* **GIVEN DATA**
-*-
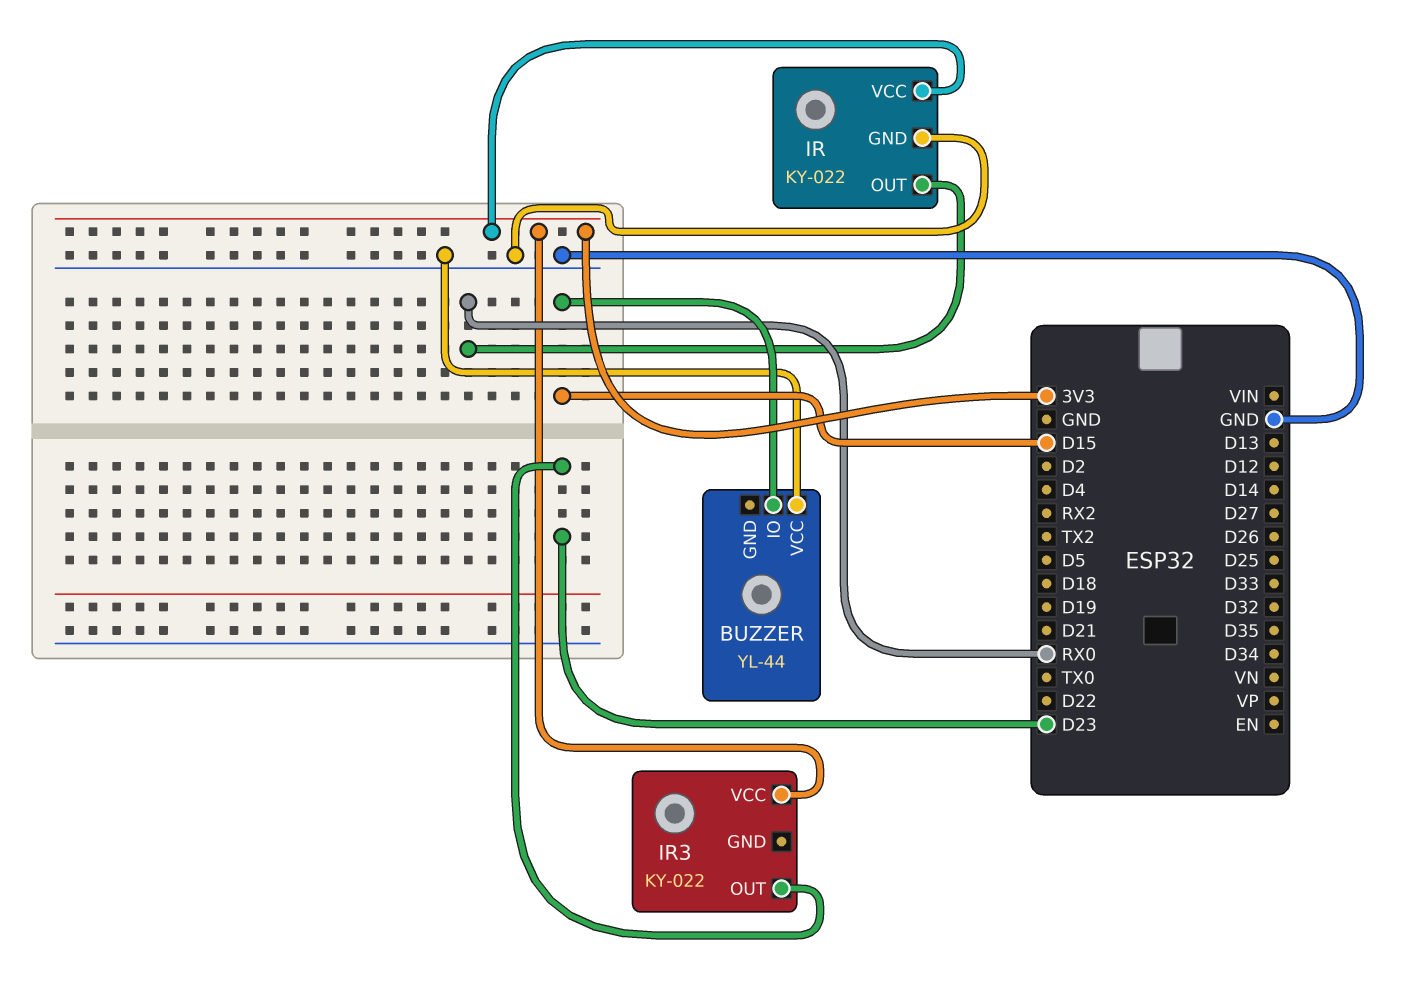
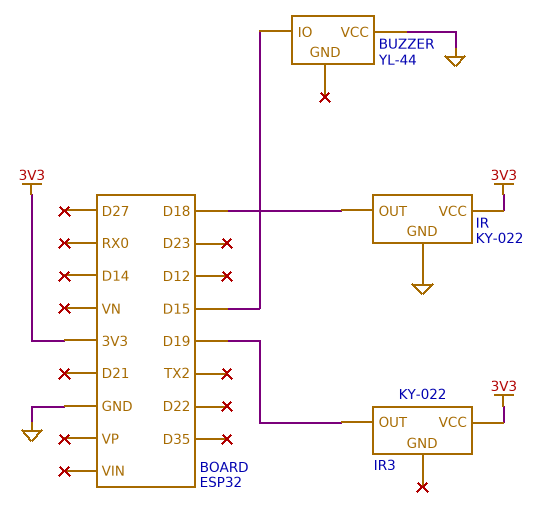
IR pin OUT: RX0 -> D18
IR3 pin OUT: D23 -> D19

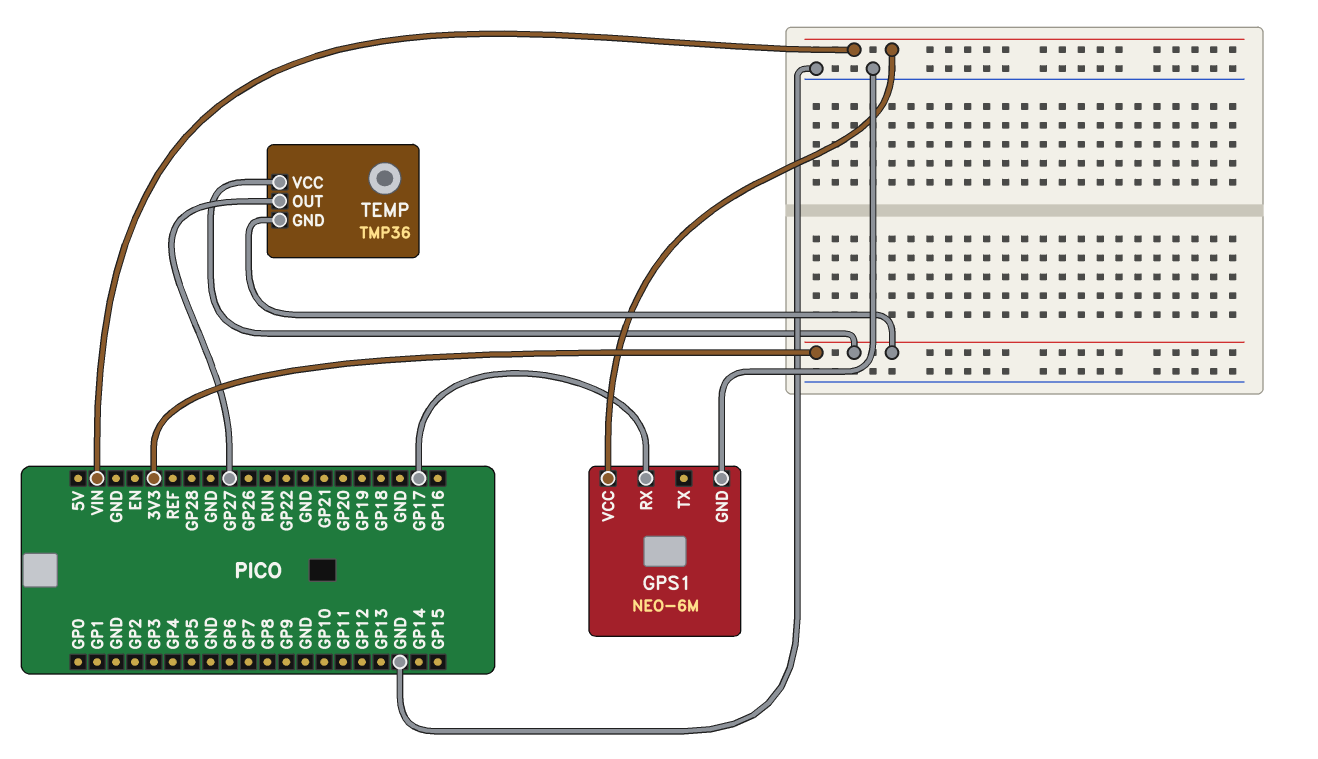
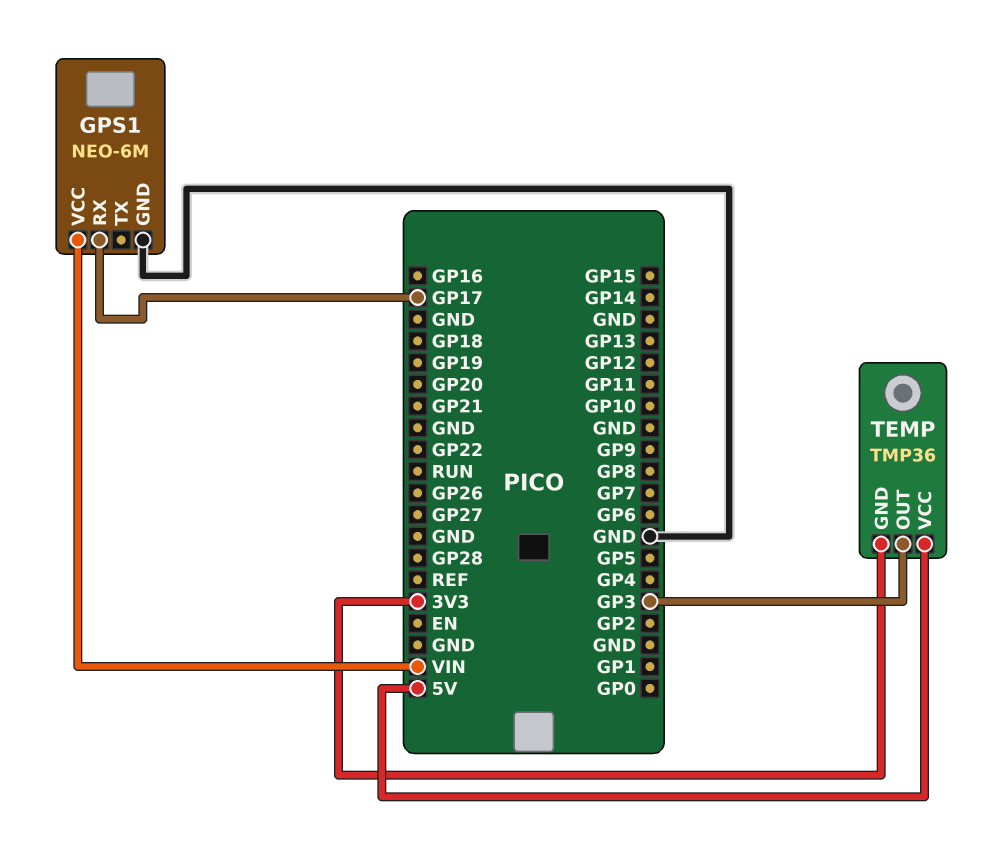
TEMP pin OUT: GP27 -> GP3
TEMP pin VCC: 3V3 -> 5V

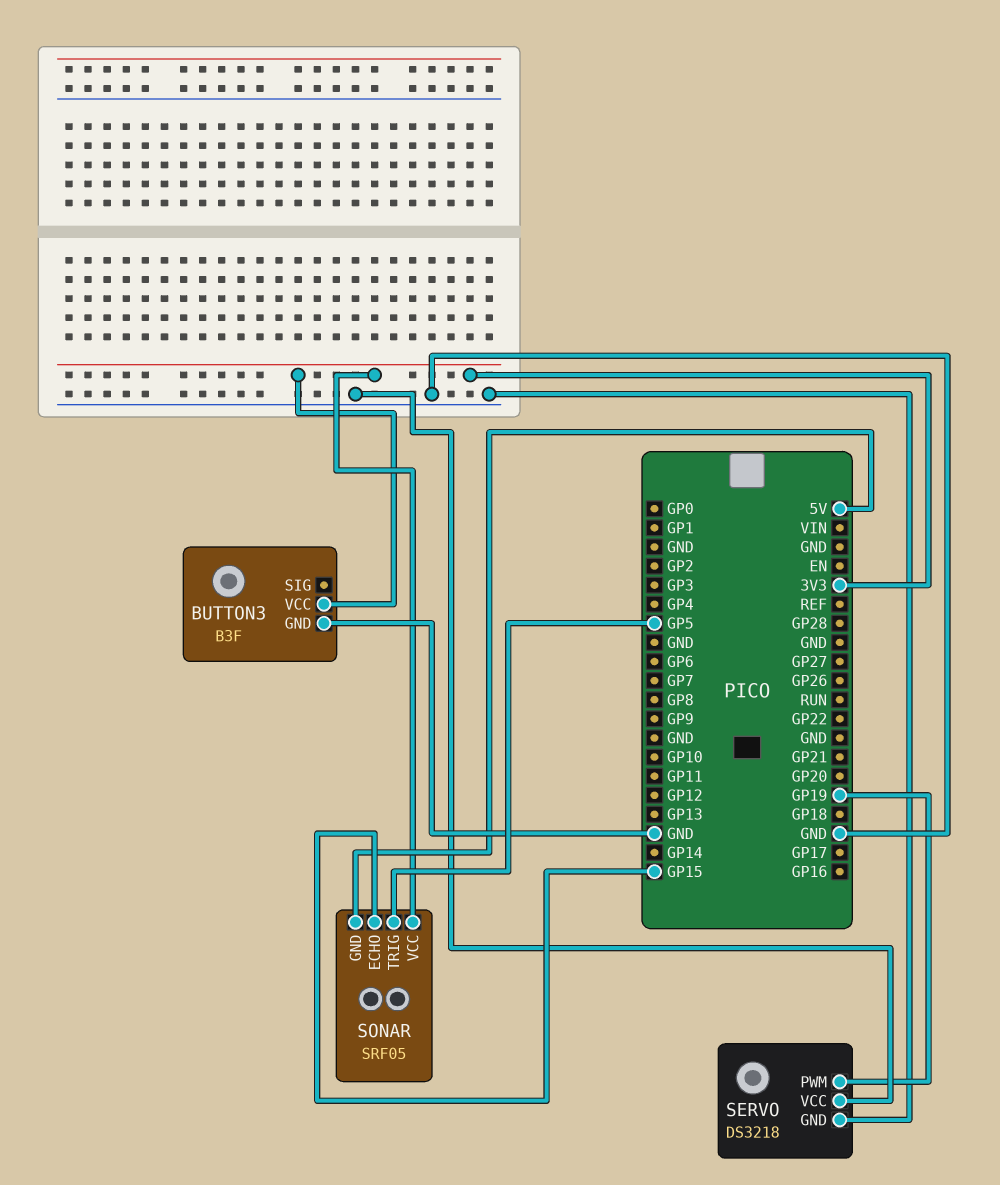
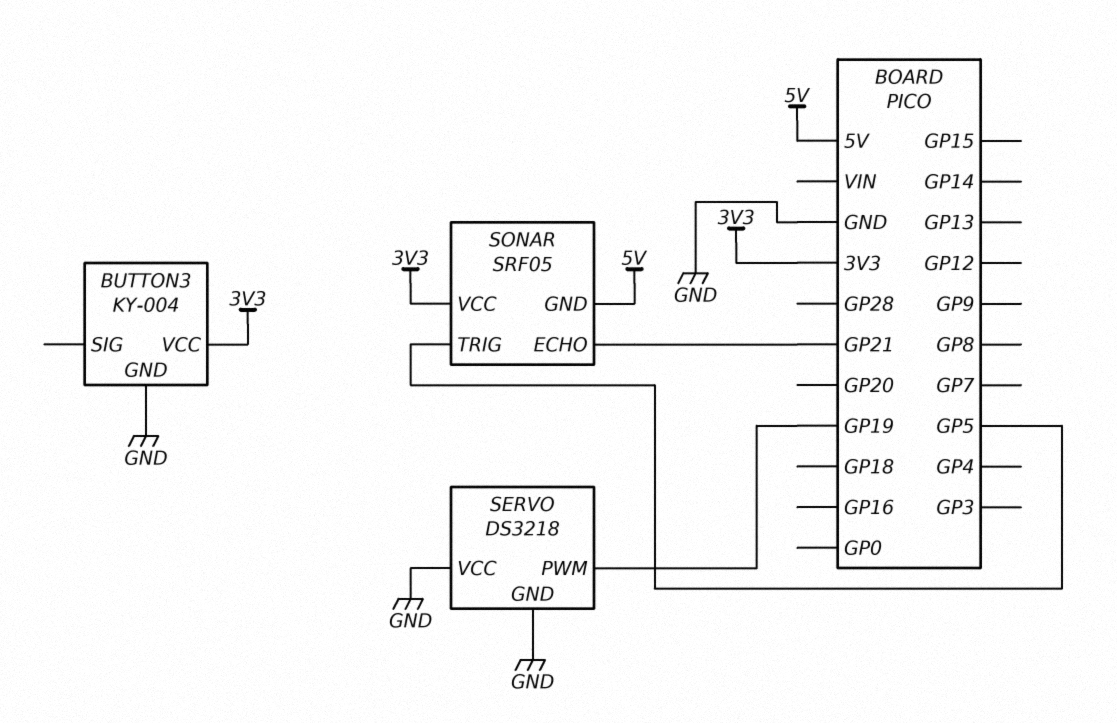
BUTTON3: B3F -> KY-004
SONAR pin ECHO: GP15 -> GP21

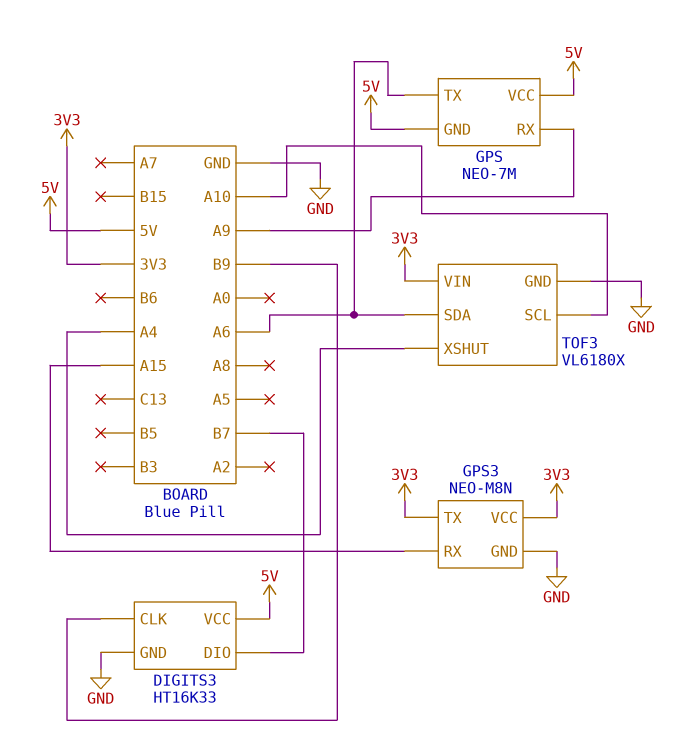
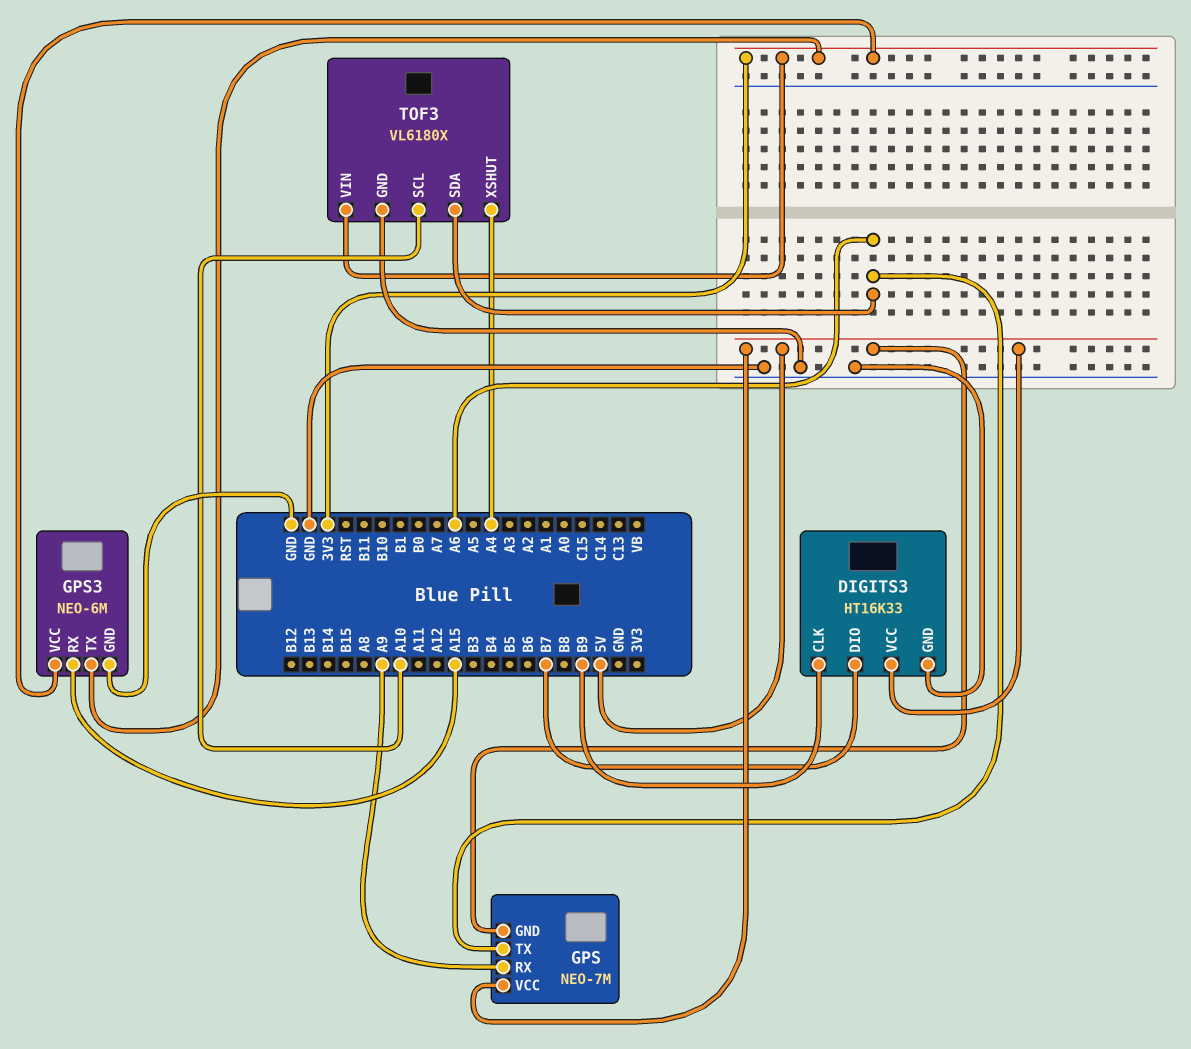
GPS3: NEO-M8N -> NEO-6M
-*-
* **WORK INSTRUCTION**
Above are the records; copy every one of them exactly and omit the images.

* **RESPONSE TO THE EXERCISE**
IR pin OUT: RX0 -> D18
IR3 pin OUT: D23 -> D19

TEMP pin OUT: GP27 -> GP3
TEMP pin VCC: 3V3 -> 5V

BUTTON3: B3F -> KY-004
SONAR pin ECHO: GP15 -> GP21

GPS3: NEO-M8N -> NEO-6M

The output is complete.